Source information below:

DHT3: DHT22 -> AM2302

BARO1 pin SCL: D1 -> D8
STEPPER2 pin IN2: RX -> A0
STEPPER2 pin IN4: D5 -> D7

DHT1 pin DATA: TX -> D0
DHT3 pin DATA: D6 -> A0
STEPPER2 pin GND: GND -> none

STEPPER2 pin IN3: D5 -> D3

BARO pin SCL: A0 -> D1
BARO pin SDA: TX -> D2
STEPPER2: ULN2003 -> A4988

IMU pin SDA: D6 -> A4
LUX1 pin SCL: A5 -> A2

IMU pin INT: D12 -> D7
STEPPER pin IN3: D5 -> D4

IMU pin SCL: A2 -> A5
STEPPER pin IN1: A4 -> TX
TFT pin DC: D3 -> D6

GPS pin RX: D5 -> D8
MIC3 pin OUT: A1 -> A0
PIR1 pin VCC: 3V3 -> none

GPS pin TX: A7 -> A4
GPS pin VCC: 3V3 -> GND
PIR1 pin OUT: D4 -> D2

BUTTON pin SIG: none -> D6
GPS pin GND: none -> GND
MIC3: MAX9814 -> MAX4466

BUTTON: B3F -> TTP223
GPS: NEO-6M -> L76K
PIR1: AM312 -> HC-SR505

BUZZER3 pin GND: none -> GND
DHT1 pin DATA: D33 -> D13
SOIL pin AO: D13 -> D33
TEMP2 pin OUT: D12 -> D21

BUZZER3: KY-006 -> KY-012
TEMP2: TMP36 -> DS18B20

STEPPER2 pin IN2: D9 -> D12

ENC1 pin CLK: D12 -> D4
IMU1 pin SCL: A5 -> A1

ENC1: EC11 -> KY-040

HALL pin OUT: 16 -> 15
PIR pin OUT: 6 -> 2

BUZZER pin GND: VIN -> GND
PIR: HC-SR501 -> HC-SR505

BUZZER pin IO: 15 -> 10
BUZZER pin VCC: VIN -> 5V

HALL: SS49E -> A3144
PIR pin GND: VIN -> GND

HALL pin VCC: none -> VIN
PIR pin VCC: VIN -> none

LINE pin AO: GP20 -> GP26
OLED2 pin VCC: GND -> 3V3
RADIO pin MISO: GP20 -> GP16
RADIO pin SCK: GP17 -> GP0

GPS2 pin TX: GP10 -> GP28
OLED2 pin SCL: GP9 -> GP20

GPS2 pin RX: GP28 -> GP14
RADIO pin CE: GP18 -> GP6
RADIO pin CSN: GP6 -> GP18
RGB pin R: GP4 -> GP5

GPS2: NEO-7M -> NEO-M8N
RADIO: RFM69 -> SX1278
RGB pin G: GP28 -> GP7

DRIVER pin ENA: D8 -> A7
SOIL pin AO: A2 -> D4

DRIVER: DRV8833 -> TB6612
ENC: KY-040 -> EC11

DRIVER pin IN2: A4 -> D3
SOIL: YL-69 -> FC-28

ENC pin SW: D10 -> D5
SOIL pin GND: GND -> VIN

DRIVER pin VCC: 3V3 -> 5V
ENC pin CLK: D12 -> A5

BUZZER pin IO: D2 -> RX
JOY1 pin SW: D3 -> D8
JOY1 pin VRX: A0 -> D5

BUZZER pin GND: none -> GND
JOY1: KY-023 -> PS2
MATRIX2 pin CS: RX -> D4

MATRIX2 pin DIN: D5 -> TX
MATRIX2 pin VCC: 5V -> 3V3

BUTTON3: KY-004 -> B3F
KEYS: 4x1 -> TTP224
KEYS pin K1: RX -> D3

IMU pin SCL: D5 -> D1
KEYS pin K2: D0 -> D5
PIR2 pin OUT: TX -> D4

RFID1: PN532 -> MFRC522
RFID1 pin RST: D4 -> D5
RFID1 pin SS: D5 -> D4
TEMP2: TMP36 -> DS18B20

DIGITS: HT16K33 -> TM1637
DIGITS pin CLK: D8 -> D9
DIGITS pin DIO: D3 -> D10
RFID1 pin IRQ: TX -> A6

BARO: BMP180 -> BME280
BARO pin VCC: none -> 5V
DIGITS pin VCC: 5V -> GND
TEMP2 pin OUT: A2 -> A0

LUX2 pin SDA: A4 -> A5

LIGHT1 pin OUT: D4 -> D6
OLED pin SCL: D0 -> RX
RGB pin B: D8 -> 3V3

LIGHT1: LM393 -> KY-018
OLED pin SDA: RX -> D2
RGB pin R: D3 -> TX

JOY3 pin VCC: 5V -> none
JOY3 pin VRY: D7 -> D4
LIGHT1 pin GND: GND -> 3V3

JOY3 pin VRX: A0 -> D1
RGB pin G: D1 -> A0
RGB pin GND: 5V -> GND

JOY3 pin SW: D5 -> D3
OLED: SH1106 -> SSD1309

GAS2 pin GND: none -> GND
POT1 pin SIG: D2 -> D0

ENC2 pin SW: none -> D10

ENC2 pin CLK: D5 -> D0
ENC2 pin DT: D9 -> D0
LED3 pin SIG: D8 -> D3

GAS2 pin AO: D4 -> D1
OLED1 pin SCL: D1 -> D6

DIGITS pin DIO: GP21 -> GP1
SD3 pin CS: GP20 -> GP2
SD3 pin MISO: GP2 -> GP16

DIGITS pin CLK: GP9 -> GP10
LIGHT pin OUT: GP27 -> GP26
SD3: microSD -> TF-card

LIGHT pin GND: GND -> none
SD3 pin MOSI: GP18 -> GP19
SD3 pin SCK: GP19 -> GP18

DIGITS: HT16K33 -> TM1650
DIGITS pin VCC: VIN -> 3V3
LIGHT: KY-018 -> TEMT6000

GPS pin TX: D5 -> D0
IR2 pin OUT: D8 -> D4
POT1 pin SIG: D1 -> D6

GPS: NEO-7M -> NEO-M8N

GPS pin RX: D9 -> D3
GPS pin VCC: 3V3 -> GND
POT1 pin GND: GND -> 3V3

End of Source information.

- [Aim of the exercise]: Every line of the material is to be transcribed exactly.

- [Expected answer]:
DHT3: DHT22 -> AM2302

BARO1 pin SCL: D1 -> D8
STEPPER2 pin IN2: RX -> A0
STEPPER2 pin IN4: D5 -> D7

DHT1 pin DATA: TX -> D0
DHT3 pin DATA: D6 -> A0
STEPPER2 pin GND: GND -> none

STEPPER2 pin IN3: D5 -> D3

BARO pin SCL: A0 -> D1
BARO pin SDA: TX -> D2
STEPPER2: ULN2003 -> A4988

IMU pin SDA: D6 -> A4
LUX1 pin SCL: A5 -> A2

IMU pin INT: D12 -> D7
STEPPER pin IN3: D5 -> D4

IMU pin SCL: A2 -> A5
STEPPER pin IN1: A4 -> TX
TFT pin DC: D3 -> D6

GPS pin RX: D5 -> D8
MIC3 pin OUT: A1 -> A0
PIR1 pin VCC: 3V3 -> none

GPS pin TX: A7 -> A4
GPS pin VCC: 3V3 -> GND
PIR1 pin OUT: D4 -> D2

BUTTON pin SIG: none -> D6
GPS pin GND: none -> GND
MIC3: MAX9814 -> MAX4466

BUTTON: B3F -> TTP223
GPS: NEO-6M -> L76K
PIR1: AM312 -> HC-SR505

BUZZER3 pin GND: none -> GND
DHT1 pin DATA: D33 -> D13
SOIL pin AO: D13 -> D33
TEMP2 pin OUT: D12 -> D21

BUZZER3: KY-006 -> KY-012
TEMP2: TMP36 -> DS18B20

STEPPER2 pin IN2: D9 -> D12

ENC1 pin CLK: D12 -> D4
IMU1 pin SCL: A5 -> A1

ENC1: EC11 -> KY-040

HALL pin OUT: 16 -> 15
PIR pin OUT: 6 -> 2

BUZZER pin GND: VIN -> GND
PIR: HC-SR501 -> HC-SR505

BUZZER pin IO: 15 -> 10
BUZZER pin VCC: VIN -> 5V

HALL: SS49E -> A3144
PIR pin GND: VIN -> GND

HALL pin VCC: none -> VIN
PIR pin VCC: VIN -> none

LINE pin AO: GP20 -> GP26
OLED2 pin VCC: GND -> 3V3
RADIO pin MISO: GP20 -> GP16
RADIO pin SCK: GP17 -> GP0

GPS2 pin TX: GP10 -> GP28
OLED2 pin SCL: GP9 -> GP20

GPS2 pin RX: GP28 -> GP14
RADIO pin CE: GP18 -> GP6
RADIO pin CSN: GP6 -> GP18
RGB pin R: GP4 -> GP5

GPS2: NEO-7M -> NEO-M8N
RADIO: RFM69 -> SX1278
RGB pin G: GP28 -> GP7

DRIVER pin ENA: D8 -> A7
SOIL pin AO: A2 -> D4

DRIVER: DRV8833 -> TB6612
ENC: KY-040 -> EC11

DRIVER pin IN2: A4 -> D3
SOIL: YL-69 -> FC-28

ENC pin SW: D10 -> D5
SOIL pin GND: GND -> VIN

DRIVER pin VCC: 3V3 -> 5V
ENC pin CLK: D12 -> A5

BUZZER pin IO: D2 -> RX
JOY1 pin SW: D3 -> D8
JOY1 pin VRX: A0 -> D5

BUZZER pin GND: none -> GND
JOY1: KY-023 -> PS2
MATRIX2 pin CS: RX -> D4

MATRIX2 pin DIN: D5 -> TX
MATRIX2 pin VCC: 5V -> 3V3

BUTTON3: KY-004 -> B3F
KEYS: 4x1 -> TTP224
KEYS pin K1: RX -> D3

IMU pin SCL: D5 -> D1
KEYS pin K2: D0 -> D5
PIR2 pin OUT: TX -> D4

RFID1: PN532 -> MFRC522
RFID1 pin RST: D4 -> D5
RFID1 pin SS: D5 -> D4
TEMP2: TMP36 -> DS18B20

DIGITS: HT16K33 -> TM1637
DIGITS pin CLK: D8 -> D9
DIGITS pin DIO: D3 -> D10
RFID1 pin IRQ: TX -> A6

BARO: BMP180 -> BME280
BARO pin VCC: none -> 5V
DIGITS pin VCC: 5V -> GND
TEMP2 pin OUT: A2 -> A0

LUX2 pin SDA: A4 -> A5

LIGHT1 pin OUT: D4 -> D6
OLED pin SCL: D0 -> RX
RGB pin B: D8 -> 3V3

LIGHT1: LM393 -> KY-018
OLED pin SDA: RX -> D2
RGB pin R: D3 -> TX

JOY3 pin VCC: 5V -> none
JOY3 pin VRY: D7 -> D4
LIGHT1 pin GND: GND -> 3V3

JOY3 pin VRX: A0 -> D1
RGB pin G: D1 -> A0
RGB pin GND: 5V -> GND

JOY3 pin SW: D5 -> D3
OLED: SH1106 -> SSD1309

GAS2 pin GND: none -> GND
POT1 pin SIG: D2 -> D0

ENC2 pin SW: none -> D10

ENC2 pin CLK: D5 -> D0
ENC2 pin DT: D9 -> D0
LED3 pin SIG: D8 -> D3

GAS2 pin AO: D4 -> D1
OLED1 pin SCL: D1 -> D6

DIGITS pin DIO: GP21 -> GP1
SD3 pin CS: GP20 -> GP2
SD3 pin MISO: GP2 -> GP16

DIGITS pin CLK: GP9 -> GP10
LIGHT pin OUT: GP27 -> GP26
SD3: microSD -> TF-card

LIGHT pin GND: GND -> none
SD3 pin MOSI: GP18 -> GP19
SD3 pin SCK: GP19 -> GP18

DIGITS: HT16K33 -> TM1650
DIGITS pin VCC: VIN -> 3V3
LIGHT: KY-018 -> TEMT6000

GPS pin TX: D5 -> D0
IR2 pin OUT: D8 -> D4
POT1 pin SIG: D1 -> D6

GPS: NEO-7M -> NEO-M8N

GPS pin RX: D9 -> D3
GPS pin VCC: 3V3 -> GND
POT1 pin GND: GND -> 3V3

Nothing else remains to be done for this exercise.